Top of DATA UNDER STUDY
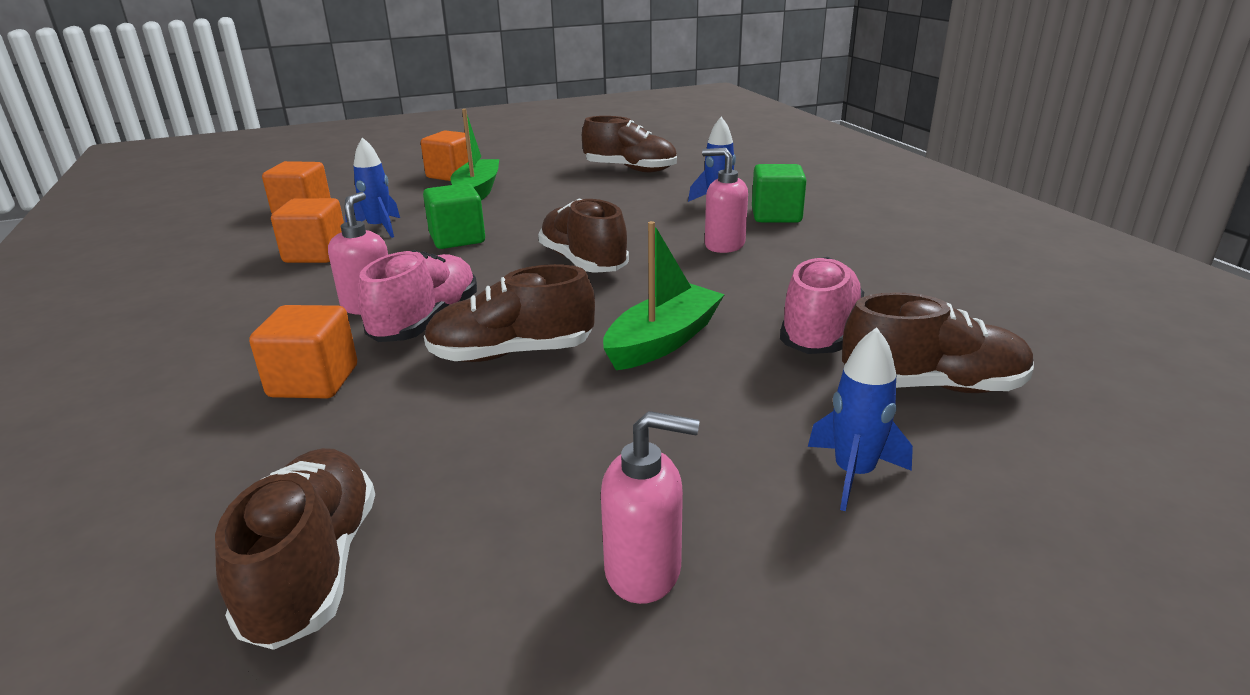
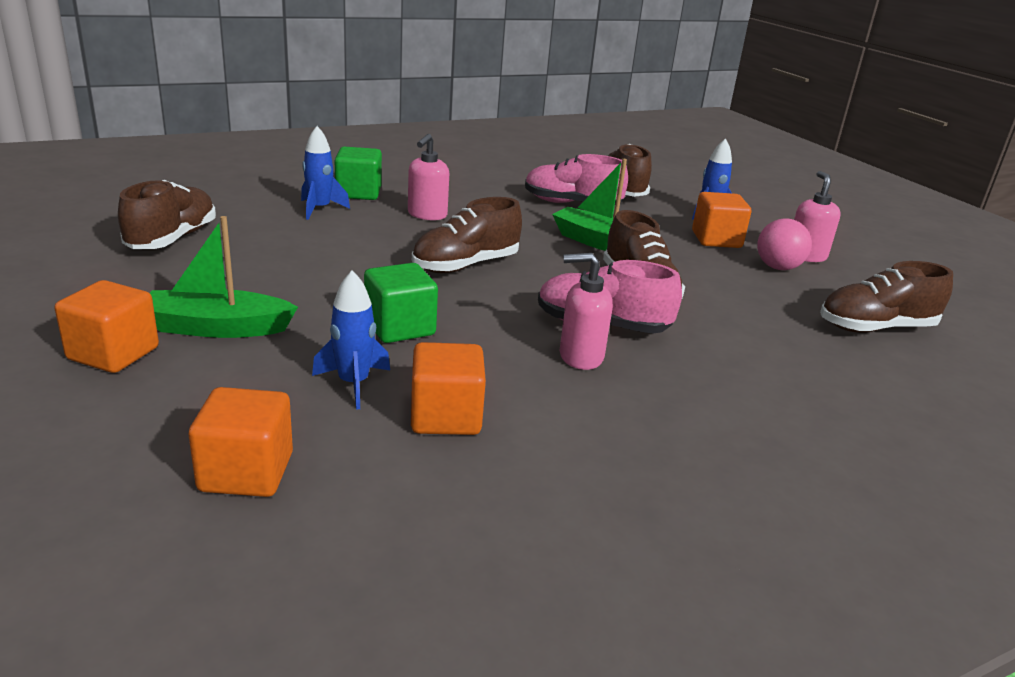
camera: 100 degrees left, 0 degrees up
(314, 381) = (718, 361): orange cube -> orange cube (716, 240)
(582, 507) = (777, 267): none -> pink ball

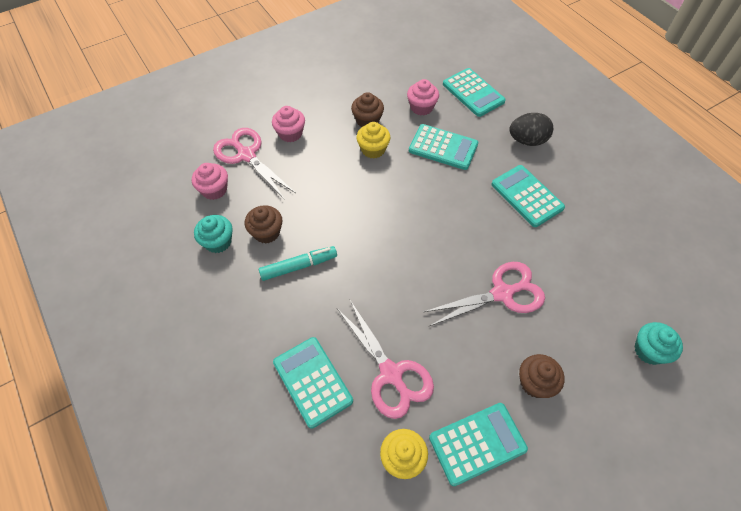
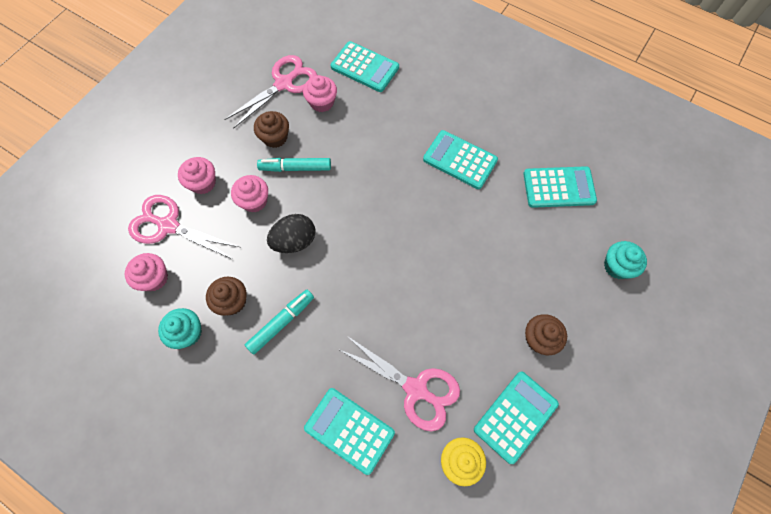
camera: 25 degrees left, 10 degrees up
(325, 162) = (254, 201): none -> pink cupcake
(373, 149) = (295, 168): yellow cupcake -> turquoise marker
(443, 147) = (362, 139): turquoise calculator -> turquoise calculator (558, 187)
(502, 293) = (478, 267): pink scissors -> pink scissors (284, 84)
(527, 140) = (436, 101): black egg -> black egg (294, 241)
Bottom of DATA UNDER STUDY
**ASSIGNMENT:**
Only one number is needed: please count the lines of the entries above in which the string "none" occurs.

**RESPONSE TO THE EXERCISE:**
2